> **ACTION ITEM**
For the rows below, copy out only the stretch from the line containing "Question: From a real-world perspective, is transparent" through the line containing "Question: From a real-world perspective, relative", substituting "dark wooden chair" for each "black wood chair" and leaving everything else unchanged.

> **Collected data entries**
=== Begin Enclosure ===
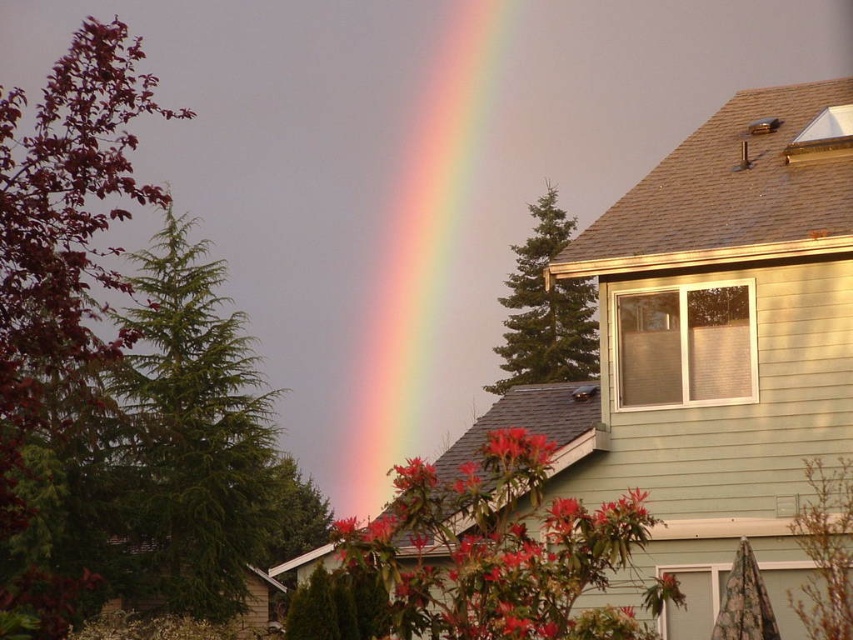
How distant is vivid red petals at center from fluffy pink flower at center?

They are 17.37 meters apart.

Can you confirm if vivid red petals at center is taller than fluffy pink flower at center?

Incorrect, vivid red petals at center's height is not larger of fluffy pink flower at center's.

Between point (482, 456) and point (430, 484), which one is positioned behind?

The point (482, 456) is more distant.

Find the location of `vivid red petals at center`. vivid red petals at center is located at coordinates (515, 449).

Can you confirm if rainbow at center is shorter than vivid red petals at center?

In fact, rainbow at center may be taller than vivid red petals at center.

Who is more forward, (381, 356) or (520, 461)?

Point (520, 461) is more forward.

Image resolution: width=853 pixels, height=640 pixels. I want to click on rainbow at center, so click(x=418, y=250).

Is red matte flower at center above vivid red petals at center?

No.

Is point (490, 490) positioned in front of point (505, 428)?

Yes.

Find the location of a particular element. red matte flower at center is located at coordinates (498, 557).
=== End Enclosure ===
=== Begin Enclosure ===
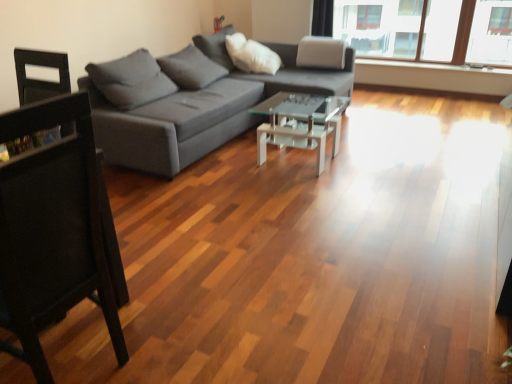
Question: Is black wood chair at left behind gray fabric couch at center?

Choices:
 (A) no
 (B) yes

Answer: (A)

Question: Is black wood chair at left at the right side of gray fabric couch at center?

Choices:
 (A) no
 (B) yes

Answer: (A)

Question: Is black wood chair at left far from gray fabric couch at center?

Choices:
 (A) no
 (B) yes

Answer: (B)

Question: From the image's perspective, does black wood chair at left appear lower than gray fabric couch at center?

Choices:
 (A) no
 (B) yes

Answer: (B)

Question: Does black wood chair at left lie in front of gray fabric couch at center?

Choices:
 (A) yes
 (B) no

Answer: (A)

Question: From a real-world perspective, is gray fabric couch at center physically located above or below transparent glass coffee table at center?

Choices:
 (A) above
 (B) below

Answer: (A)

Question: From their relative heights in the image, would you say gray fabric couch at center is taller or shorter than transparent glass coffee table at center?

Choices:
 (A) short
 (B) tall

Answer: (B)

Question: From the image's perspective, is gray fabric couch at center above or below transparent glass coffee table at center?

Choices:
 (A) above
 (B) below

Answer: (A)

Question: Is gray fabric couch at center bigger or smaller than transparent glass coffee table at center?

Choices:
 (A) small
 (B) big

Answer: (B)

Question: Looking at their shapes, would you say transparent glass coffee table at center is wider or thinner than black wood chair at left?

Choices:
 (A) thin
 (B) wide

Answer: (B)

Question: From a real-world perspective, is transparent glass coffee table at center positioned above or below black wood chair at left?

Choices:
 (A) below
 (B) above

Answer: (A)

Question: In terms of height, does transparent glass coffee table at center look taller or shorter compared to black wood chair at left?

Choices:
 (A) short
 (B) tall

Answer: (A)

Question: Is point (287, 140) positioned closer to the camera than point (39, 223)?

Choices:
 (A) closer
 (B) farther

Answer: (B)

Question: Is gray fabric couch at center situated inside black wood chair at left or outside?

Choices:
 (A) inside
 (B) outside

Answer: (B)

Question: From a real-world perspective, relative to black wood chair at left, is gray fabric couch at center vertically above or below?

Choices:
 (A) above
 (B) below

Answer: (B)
=== End Enclosure ===
> **ANSWER TO THE PROBLEM**
Question: From a real-world perspective, is transparent glass coffee table at center positioned above or below dark wooden chair at left?

Choices:
 (A) below
 (B) above

Answer: (A)

Question: In terms of height, does transparent glass coffee table at center look taller or shorter compared to dark wooden chair at left?

Choices:
 (A) short
 (B) tall

Answer: (A)

Question: Is point (287, 140) positioned closer to the camera than point (39, 223)?

Choices:
 (A) closer
 (B) farther

Answer: (B)

Question: Is gray fabric couch at center situated inside dark wooden chair at left or outside?

Choices:
 (A) inside
 (B) outside

Answer: (B)

Question: From a real-world perspective, relative to dark wooden chair at left, is gray fabric couch at center vertically above or below?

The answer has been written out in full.